Assignment: Retype, word for word, every line from the one holding "R10: none -> 3.3k (BUF, STG)" through the one holding "R1: 100k (GND, SCL) -> 100k (+5V, SCL)" in the entries below, both included, and only those lines.

Records below:

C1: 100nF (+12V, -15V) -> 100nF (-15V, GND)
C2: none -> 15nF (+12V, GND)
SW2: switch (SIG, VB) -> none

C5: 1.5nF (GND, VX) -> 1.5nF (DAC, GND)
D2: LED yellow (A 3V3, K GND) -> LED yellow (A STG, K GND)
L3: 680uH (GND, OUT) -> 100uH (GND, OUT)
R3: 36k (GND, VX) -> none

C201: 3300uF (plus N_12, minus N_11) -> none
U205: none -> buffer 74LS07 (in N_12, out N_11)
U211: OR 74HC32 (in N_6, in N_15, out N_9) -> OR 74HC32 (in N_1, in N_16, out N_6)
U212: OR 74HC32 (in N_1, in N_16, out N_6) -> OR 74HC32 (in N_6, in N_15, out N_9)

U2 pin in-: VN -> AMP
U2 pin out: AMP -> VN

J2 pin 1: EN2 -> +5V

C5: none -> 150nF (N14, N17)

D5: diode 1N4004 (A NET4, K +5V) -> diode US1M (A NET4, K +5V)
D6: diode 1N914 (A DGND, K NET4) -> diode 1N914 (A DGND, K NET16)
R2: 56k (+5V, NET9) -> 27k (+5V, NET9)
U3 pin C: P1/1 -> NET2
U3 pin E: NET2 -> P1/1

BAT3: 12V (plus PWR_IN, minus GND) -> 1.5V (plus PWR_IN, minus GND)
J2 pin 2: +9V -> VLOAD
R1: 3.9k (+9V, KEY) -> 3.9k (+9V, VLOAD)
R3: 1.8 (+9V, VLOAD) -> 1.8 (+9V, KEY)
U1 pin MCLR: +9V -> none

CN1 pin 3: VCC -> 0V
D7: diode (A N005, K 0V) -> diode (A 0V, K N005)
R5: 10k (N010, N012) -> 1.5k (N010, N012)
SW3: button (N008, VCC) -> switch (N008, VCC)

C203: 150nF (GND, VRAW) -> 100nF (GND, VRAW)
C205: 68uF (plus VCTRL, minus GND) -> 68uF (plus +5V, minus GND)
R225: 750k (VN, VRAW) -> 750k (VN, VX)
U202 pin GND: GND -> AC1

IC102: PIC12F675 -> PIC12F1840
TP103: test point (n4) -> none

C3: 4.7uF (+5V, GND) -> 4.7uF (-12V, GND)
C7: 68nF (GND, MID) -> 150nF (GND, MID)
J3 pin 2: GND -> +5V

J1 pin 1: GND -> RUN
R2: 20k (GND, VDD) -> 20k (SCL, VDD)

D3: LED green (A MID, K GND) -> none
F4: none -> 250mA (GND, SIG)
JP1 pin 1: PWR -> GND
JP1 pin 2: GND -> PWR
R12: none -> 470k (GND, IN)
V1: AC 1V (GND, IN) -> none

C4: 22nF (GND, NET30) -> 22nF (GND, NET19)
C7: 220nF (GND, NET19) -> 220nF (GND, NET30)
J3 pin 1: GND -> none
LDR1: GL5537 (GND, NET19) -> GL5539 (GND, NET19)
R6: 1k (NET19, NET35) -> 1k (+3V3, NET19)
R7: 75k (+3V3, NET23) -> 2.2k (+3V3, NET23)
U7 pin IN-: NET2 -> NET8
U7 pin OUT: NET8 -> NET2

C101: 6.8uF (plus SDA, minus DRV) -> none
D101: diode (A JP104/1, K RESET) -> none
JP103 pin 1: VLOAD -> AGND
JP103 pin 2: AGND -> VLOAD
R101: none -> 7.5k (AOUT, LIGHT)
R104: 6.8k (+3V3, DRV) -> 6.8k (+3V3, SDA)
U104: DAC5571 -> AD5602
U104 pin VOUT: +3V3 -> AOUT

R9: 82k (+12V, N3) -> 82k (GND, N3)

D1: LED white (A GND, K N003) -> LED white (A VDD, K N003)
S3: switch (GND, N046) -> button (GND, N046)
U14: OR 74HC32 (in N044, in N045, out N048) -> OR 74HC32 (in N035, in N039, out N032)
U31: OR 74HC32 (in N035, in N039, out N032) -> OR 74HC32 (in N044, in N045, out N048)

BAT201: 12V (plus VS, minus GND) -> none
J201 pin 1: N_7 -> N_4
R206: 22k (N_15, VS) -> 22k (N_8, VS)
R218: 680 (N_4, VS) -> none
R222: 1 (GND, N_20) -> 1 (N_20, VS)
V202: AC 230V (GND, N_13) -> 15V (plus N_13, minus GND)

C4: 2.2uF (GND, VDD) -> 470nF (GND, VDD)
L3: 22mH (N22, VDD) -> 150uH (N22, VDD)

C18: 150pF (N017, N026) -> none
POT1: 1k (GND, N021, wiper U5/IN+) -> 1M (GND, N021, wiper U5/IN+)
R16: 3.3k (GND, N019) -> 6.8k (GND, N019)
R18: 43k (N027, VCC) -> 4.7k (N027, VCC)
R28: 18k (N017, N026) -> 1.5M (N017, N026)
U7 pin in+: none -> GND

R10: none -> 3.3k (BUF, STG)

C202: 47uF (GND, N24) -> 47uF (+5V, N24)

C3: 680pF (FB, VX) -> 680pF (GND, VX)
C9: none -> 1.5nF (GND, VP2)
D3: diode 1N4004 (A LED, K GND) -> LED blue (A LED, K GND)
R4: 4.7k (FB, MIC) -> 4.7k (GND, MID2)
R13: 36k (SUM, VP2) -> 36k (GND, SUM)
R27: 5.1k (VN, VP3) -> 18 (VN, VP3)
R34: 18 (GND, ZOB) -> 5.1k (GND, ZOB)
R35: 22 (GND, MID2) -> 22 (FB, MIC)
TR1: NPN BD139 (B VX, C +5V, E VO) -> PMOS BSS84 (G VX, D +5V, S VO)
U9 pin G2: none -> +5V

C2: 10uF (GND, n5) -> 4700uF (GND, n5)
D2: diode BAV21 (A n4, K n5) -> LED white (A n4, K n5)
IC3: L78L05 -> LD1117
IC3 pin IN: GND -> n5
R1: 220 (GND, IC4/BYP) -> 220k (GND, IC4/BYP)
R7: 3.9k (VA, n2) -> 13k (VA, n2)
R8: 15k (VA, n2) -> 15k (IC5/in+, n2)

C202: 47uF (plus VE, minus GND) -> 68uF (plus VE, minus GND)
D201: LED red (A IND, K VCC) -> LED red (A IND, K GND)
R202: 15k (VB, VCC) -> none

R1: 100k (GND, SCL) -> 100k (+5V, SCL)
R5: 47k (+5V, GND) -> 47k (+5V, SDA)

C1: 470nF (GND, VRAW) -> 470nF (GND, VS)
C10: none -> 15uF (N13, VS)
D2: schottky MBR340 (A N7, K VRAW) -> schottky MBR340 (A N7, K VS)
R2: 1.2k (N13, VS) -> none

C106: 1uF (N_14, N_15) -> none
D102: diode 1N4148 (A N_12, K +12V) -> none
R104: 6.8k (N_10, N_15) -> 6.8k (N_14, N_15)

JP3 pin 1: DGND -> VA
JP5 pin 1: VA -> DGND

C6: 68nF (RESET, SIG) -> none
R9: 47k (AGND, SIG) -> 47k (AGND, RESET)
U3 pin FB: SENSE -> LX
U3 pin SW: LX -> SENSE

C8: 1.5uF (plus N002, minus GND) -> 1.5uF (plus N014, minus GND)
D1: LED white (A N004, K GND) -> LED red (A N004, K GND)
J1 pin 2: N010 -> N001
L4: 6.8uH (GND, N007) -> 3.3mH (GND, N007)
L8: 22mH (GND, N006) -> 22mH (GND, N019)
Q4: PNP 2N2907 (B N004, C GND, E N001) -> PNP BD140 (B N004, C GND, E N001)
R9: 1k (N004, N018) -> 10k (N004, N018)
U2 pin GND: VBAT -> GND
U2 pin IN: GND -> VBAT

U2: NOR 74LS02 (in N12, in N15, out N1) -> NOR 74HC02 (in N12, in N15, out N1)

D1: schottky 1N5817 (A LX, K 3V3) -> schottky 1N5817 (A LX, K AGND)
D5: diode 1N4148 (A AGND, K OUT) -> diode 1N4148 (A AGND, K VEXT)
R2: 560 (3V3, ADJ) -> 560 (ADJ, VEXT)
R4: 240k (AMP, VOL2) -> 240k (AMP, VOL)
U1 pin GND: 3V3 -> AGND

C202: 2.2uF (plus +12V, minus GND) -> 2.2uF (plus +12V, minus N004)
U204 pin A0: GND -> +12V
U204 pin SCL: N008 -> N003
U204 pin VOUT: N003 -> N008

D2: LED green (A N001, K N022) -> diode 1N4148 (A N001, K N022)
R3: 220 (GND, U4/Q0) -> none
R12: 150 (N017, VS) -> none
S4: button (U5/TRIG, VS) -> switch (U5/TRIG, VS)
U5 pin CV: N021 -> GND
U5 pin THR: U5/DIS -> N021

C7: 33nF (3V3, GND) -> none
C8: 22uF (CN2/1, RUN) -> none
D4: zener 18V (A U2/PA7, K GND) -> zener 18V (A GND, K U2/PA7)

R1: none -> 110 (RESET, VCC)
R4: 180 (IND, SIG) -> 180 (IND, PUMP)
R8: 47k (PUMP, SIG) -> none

End of Records.

Output of the task:
R10: none -> 3.3k (BUF, STG)

C202: 47uF (GND, N24) -> 47uF (+5V, N24)

C3: 680pF (FB, VX) -> 680pF (GND, VX)
C9: none -> 1.5nF (GND, VP2)
D3: diode 1N4004 (A LED, K GND) -> LED blue (A LED, K GND)
R4: 4.7k (FB, MIC) -> 4.7k (GND, MID2)
R13: 36k (SUM, VP2) -> 36k (GND, SUM)
R27: 5.1k (VN, VP3) -> 18 (VN, VP3)
R34: 18 (GND, ZOB) -> 5.1k (GND, ZOB)
R35: 22 (GND, MID2) -> 22 (FB, MIC)
TR1: NPN BD139 (B VX, C +5V, E VO) -> PMOS BSS84 (G VX, D +5V, S VO)
U9 pin G2: none -> +5V

C2: 10uF (GND, n5) -> 4700uF (GND, n5)
D2: diode BAV21 (A n4, K n5) -> LED white (A n4, K n5)
IC3: L78L05 -> LD1117
IC3 pin IN: GND -> n5
R1: 220 (GND, IC4/BYP) -> 220k (GND, IC4/BYP)
R7: 3.9k (VA, n2) -> 13k (VA, n2)
R8: 15k (VA, n2) -> 15k (IC5/in+, n2)

C202: 47uF (plus VE, minus GND) -> 68uF (plus VE, minus GND)
D201: LED red (A IND, K VCC) -> LED red (A IND, K GND)
R202: 15k (VB, VCC) -> none

R1: 100k (GND, SCL) -> 100k (+5V, SCL)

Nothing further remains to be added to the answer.